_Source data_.
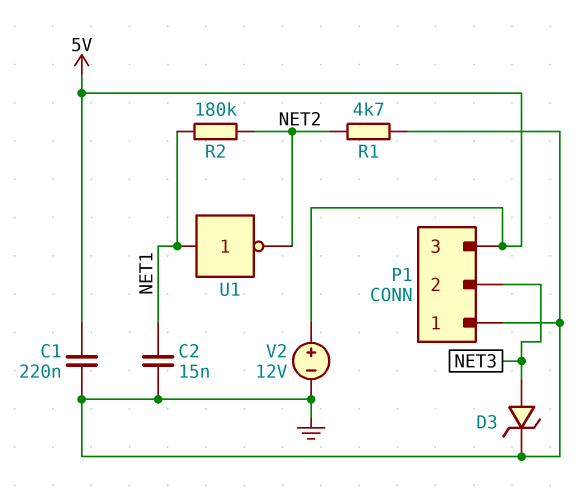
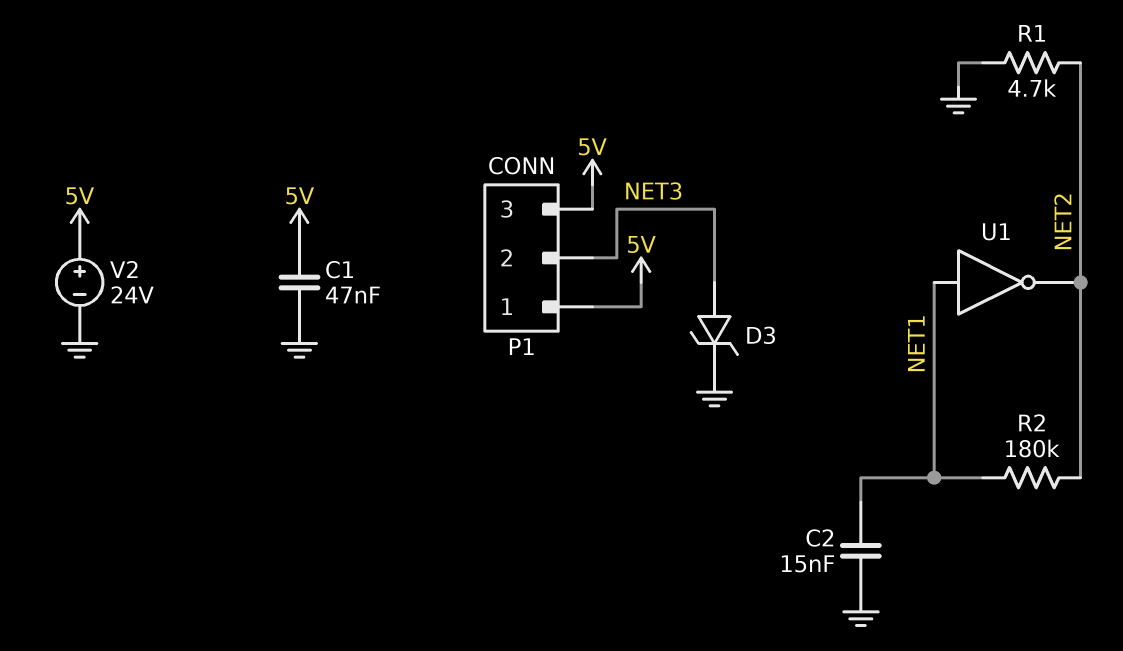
C1: 220nF (5V, GND) -> 47nF (5V, GND)
P1 pin 1: GND -> 5V
V2: 12V (plus 5V, minus GND) -> 24V (plus 5V, minus GND)

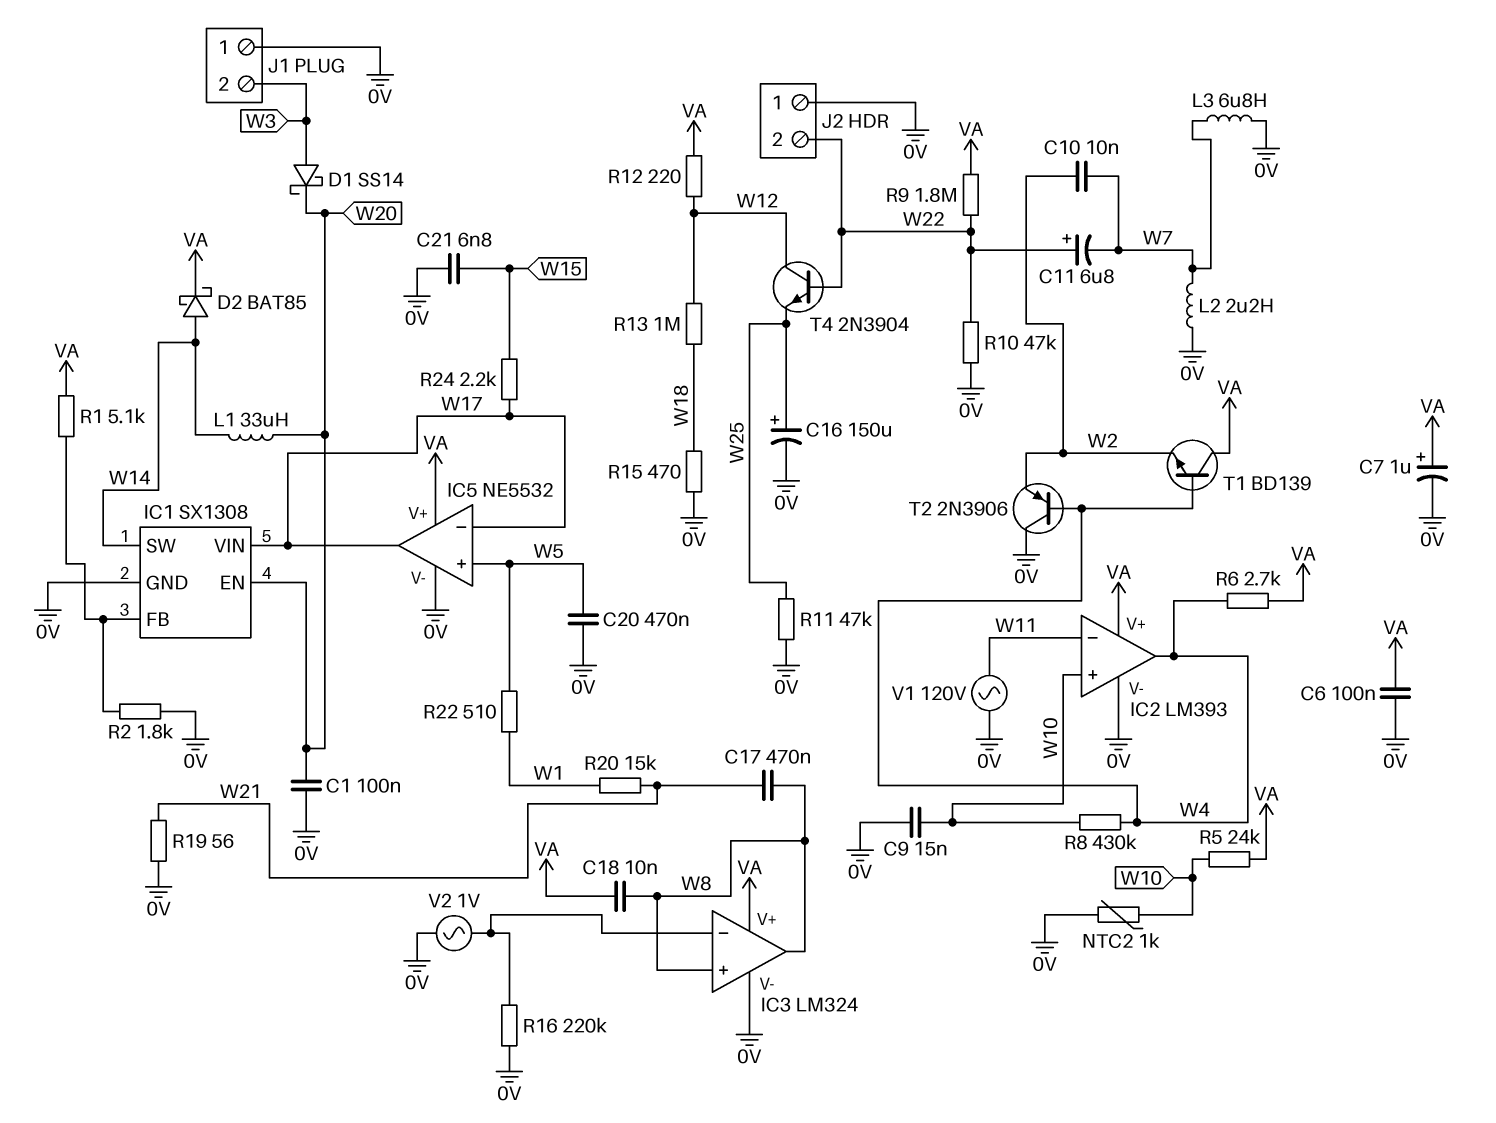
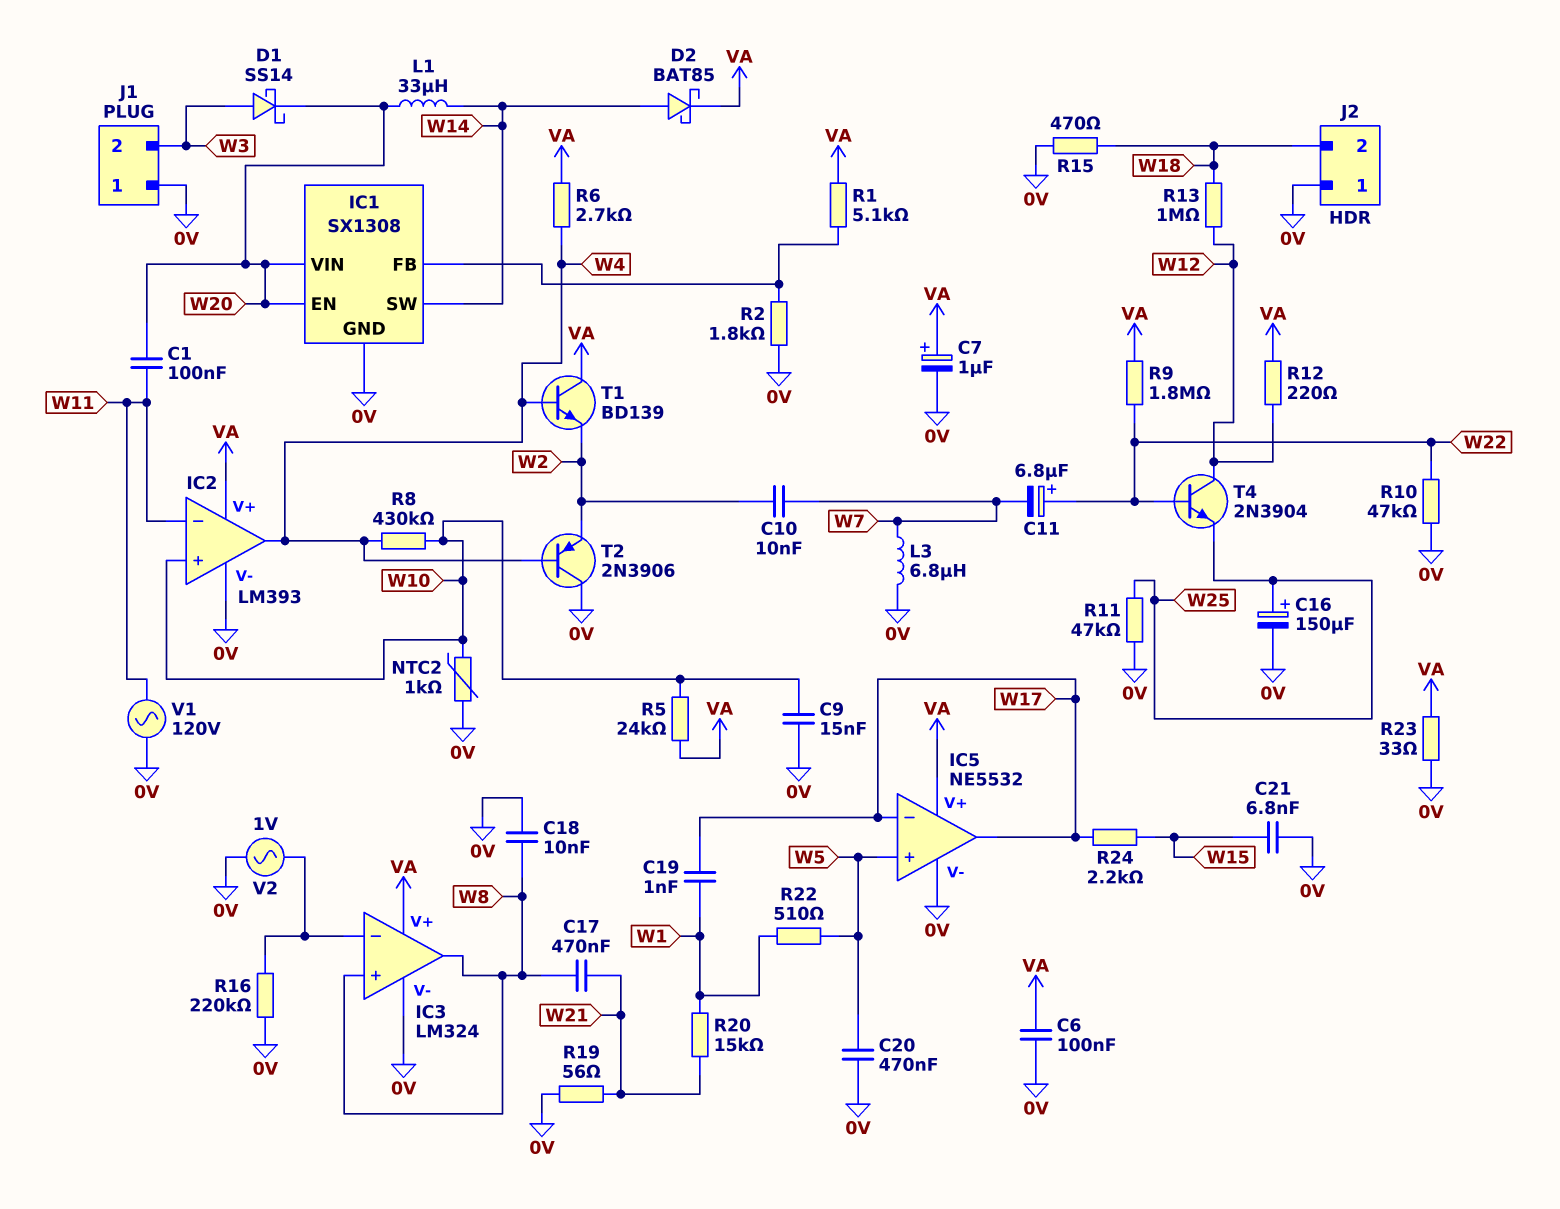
C1: 100nF (0V, W20) -> 100nF (W11, W20)
C18: 10nF (VA, W8) -> 10nF (0V, W8)
C19: none -> 1nF (W1, W17)
IC1 pin VIN: W17 -> W20
J2 pin 2: W22 -> W18
L2: 2.2uH (0V, W7) -> none
R23: none -> 33 (0V, VA)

_EXERCISE_. All lines holding the word "none" must be copied from the data.

_REPLY_.
C19: none -> 1nF (W1, W17)
L2: 2.2uH (0V, W7) -> none
R23: none -> 33 (0V, VA)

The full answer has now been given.